WHAT IS BEING ASKED | Output, word for word, the lines of this listing that fall between the line with "black triangle: (159, 45) -> (185, 62), moved" and the line with "orange square: (328, 498)", counting both of those lines, and no others.

PROVIDED RECORDS |
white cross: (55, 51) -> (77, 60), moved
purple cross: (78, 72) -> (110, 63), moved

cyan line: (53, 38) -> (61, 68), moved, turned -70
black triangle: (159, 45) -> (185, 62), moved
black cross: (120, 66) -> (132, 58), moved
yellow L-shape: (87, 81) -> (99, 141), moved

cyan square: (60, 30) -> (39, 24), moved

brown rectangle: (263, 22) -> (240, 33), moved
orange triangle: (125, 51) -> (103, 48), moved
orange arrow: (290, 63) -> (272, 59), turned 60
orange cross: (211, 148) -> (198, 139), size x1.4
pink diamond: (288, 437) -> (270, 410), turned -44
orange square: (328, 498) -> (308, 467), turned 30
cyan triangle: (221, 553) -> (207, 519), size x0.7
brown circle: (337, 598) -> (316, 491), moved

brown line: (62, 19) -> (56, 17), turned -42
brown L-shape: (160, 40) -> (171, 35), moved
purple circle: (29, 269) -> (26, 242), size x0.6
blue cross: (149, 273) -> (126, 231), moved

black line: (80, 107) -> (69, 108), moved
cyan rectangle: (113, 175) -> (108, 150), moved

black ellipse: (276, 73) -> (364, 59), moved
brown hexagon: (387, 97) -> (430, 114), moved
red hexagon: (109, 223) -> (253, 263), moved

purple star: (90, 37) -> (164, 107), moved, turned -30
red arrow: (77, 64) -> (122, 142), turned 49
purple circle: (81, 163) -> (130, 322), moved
...
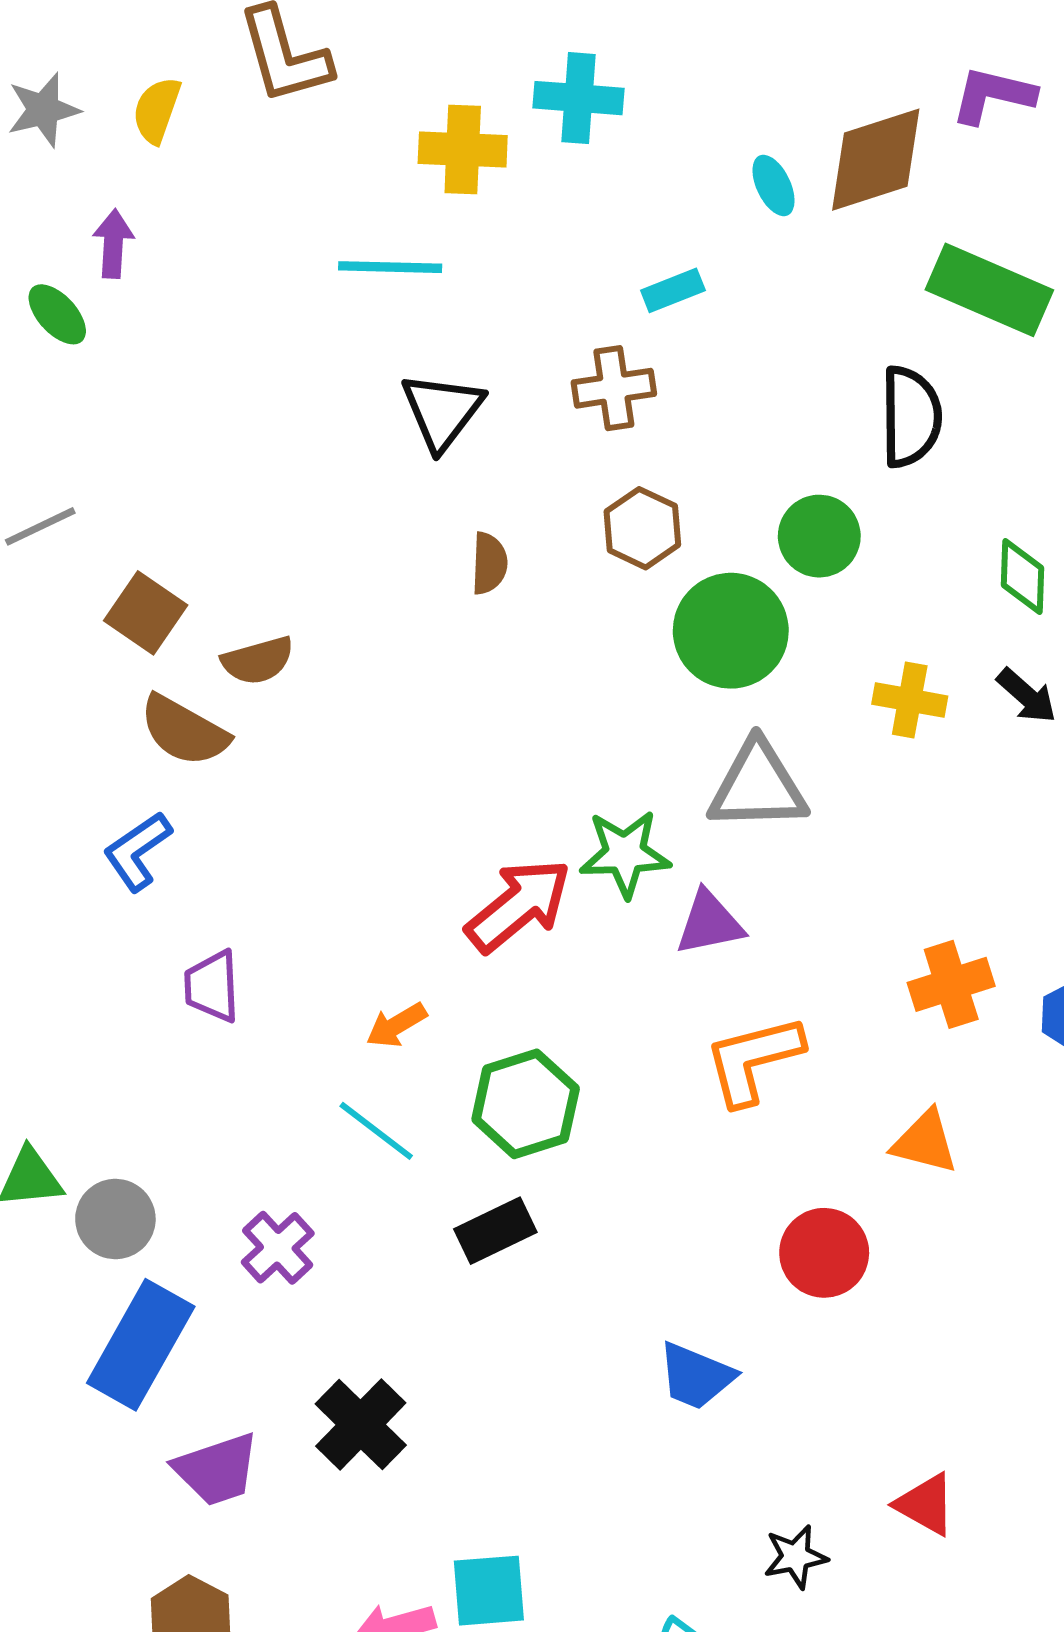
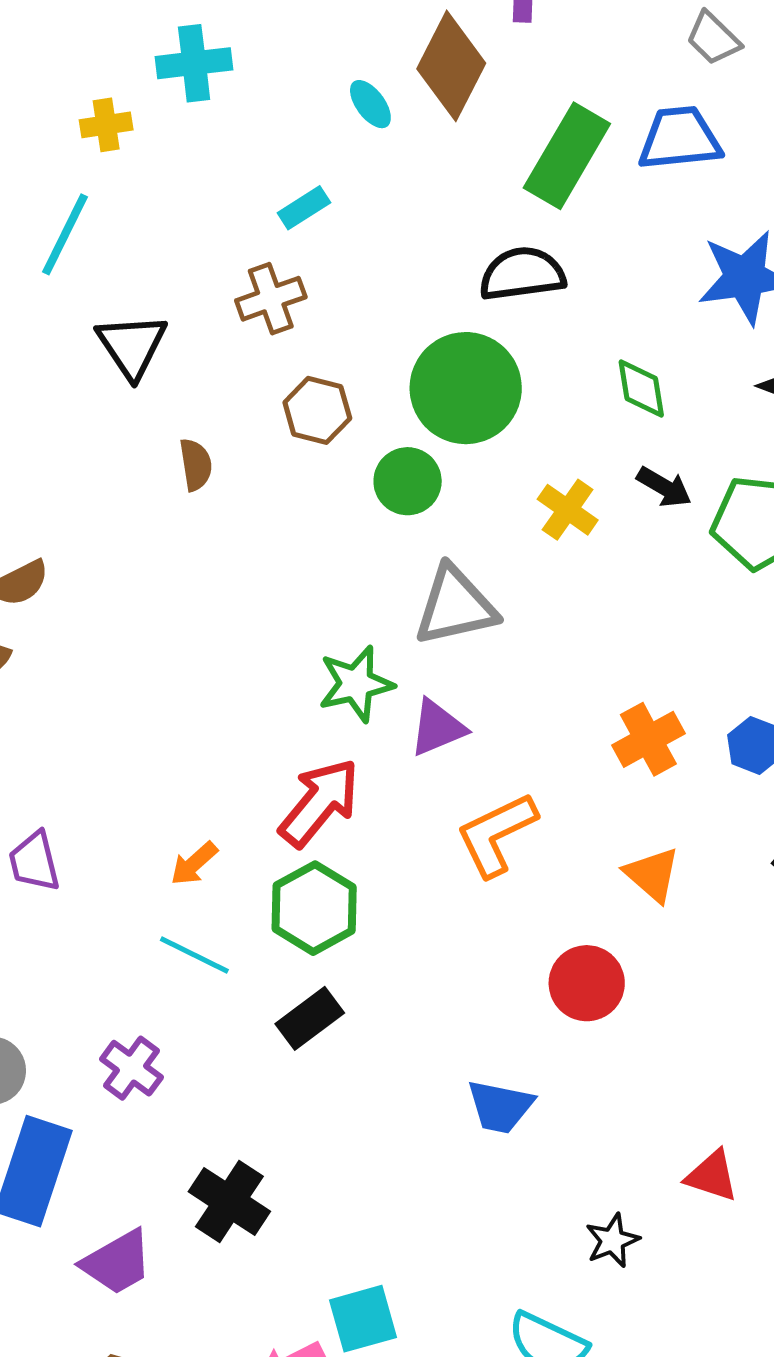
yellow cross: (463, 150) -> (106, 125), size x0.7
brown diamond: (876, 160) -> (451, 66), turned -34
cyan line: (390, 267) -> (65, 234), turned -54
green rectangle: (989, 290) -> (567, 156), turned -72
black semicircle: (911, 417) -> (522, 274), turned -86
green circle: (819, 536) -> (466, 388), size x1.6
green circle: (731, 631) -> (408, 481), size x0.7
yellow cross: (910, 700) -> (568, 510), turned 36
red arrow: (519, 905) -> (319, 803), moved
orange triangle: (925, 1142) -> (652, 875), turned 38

WRITTEN REPLY |
black triangle: (159, 45) -> (185, 62), moved
black cross: (120, 66) -> (132, 58), moved
yellow L-shape: (87, 81) -> (99, 141), moved

cyan square: (60, 30) -> (39, 24), moved

brown rectangle: (263, 22) -> (240, 33), moved
orange triangle: (125, 51) -> (103, 48), moved
orange arrow: (290, 63) -> (272, 59), turned 60
orange cross: (211, 148) -> (198, 139), size x1.4
pink diamond: (288, 437) -> (270, 410), turned -44
orange square: (328, 498) -> (308, 467), turned 30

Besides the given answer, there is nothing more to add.